- Assignment
Copy the data exactly. Images are to be left out.

Object matching data:

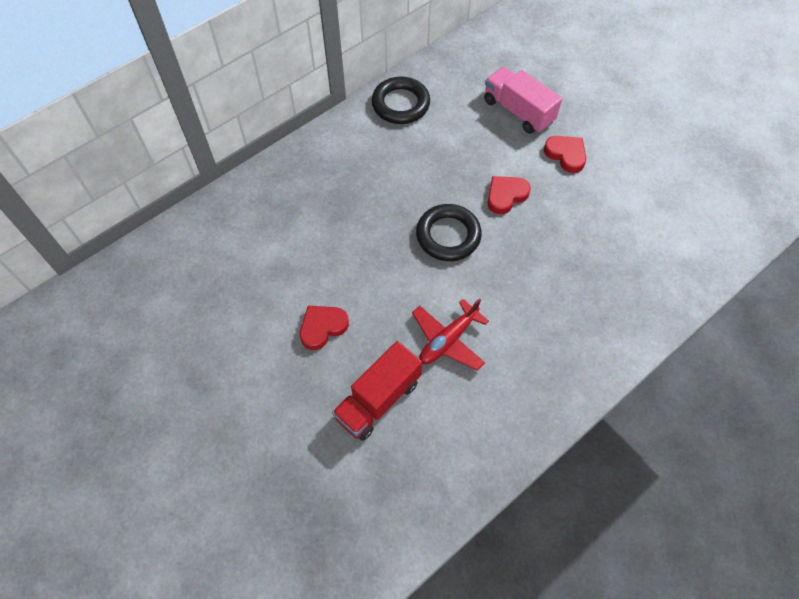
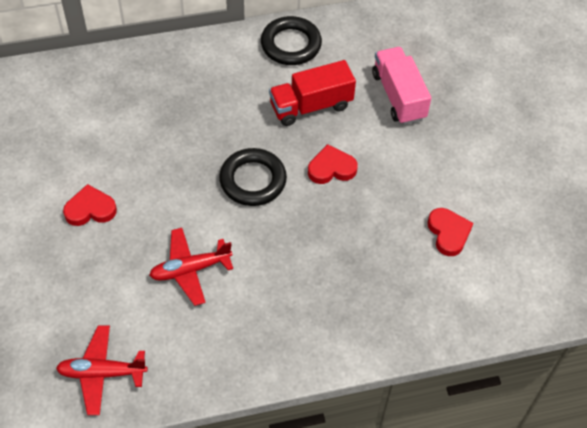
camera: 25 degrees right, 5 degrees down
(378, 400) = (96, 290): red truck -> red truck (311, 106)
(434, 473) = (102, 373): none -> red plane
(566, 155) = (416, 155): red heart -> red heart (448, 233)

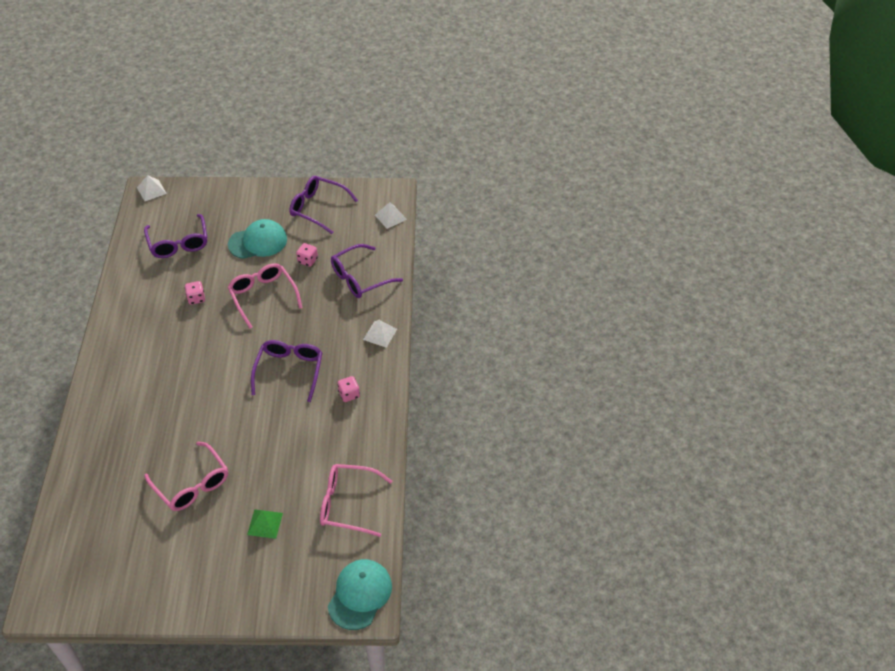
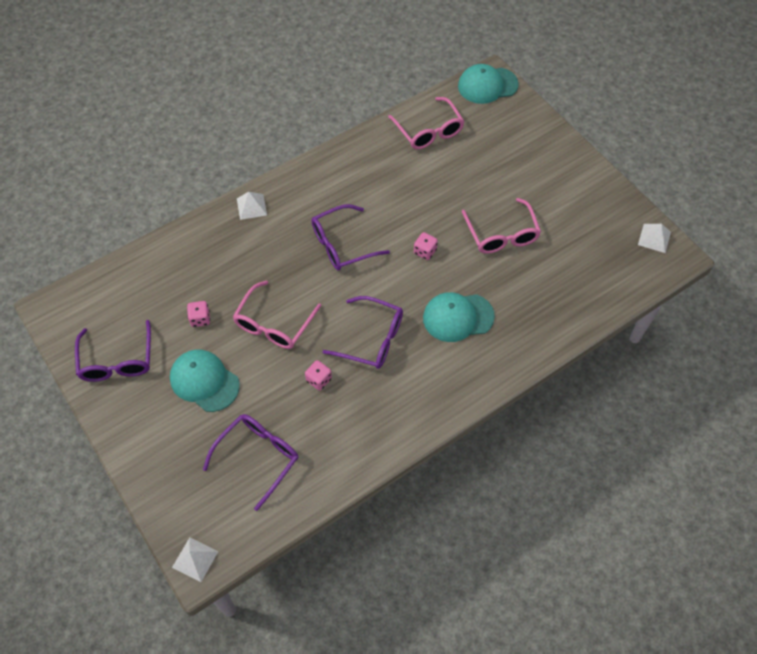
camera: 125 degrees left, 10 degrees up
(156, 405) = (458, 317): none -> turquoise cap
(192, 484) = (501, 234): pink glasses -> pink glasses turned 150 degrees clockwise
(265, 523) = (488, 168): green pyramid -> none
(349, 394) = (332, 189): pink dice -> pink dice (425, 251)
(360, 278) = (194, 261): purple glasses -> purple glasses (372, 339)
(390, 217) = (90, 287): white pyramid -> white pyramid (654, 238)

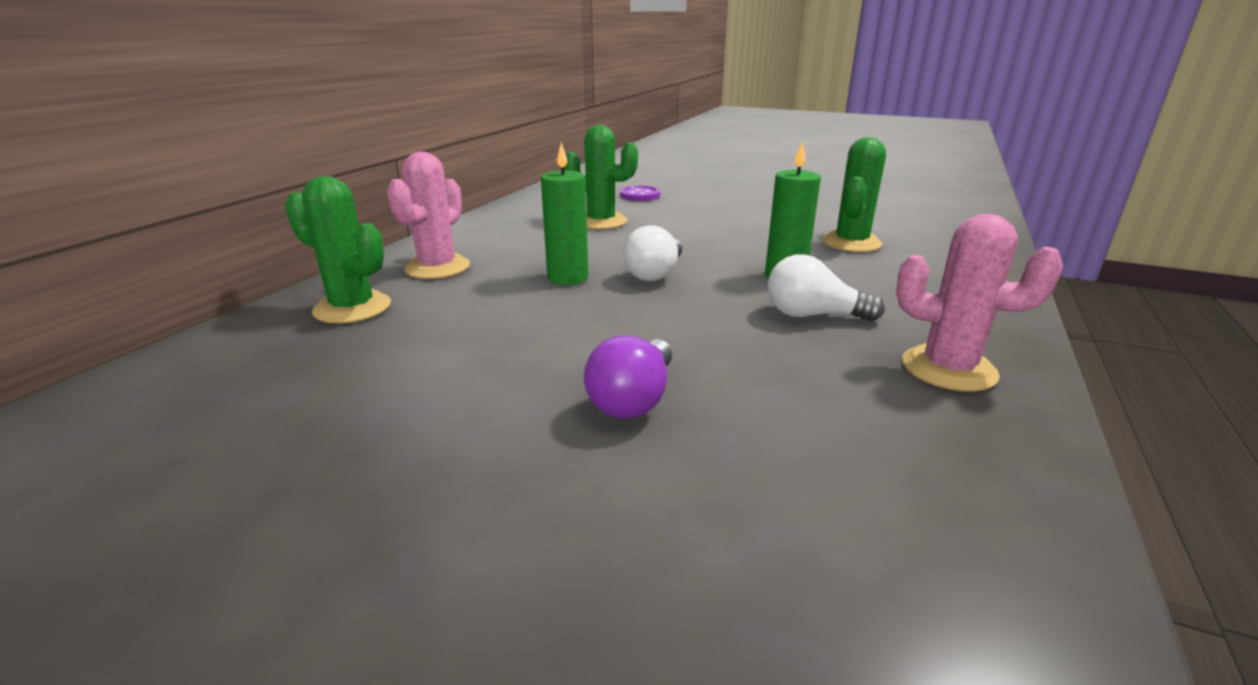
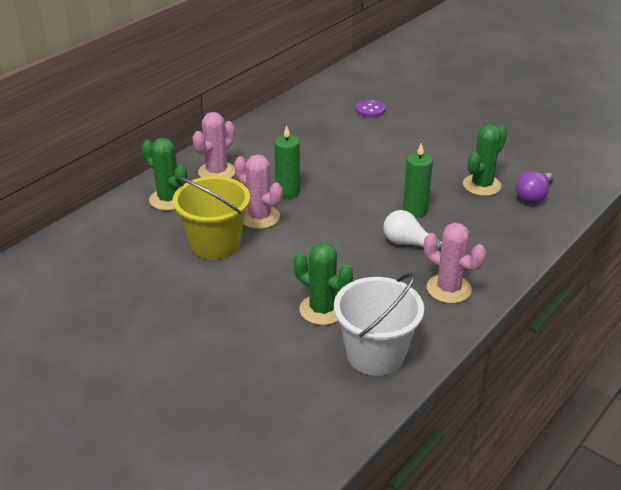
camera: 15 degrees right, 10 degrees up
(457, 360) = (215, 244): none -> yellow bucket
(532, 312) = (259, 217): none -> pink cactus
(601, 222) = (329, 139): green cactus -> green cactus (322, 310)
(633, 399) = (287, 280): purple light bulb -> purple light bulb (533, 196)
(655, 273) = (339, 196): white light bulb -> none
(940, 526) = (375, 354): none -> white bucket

- Response to the task
camera: 25 degrees right, 5 degrees down
(378, 400) = (96, 290): red truck -> red truck (311, 106)
(434, 473) = (102, 373): none -> red plane
(566, 155) = (416, 155): red heart -> red heart (448, 233)

camera: 125 degrees left, 10 degrees up
(156, 405) = (458, 317): none -> turquoise cap
(192, 484) = (501, 234): pink glasses -> pink glasses turned 150 degrees clockwise
(265, 523) = (488, 168): green pyramid -> none
(349, 394) = (332, 189): pink dice -> pink dice (425, 251)
(360, 278) = (194, 261): purple glasses -> purple glasses (372, 339)
(390, 217) = (90, 287): white pyramid -> white pyramid (654, 238)

camera: 15 degrees right, 10 degrees up
(457, 360) = (215, 244): none -> yellow bucket
(532, 312) = (259, 217): none -> pink cactus
(601, 222) = (329, 139): green cactus -> green cactus (322, 310)
(633, 399) = (287, 280): purple light bulb -> purple light bulb (533, 196)
(655, 273) = (339, 196): white light bulb -> none
(940, 526) = (375, 354): none -> white bucket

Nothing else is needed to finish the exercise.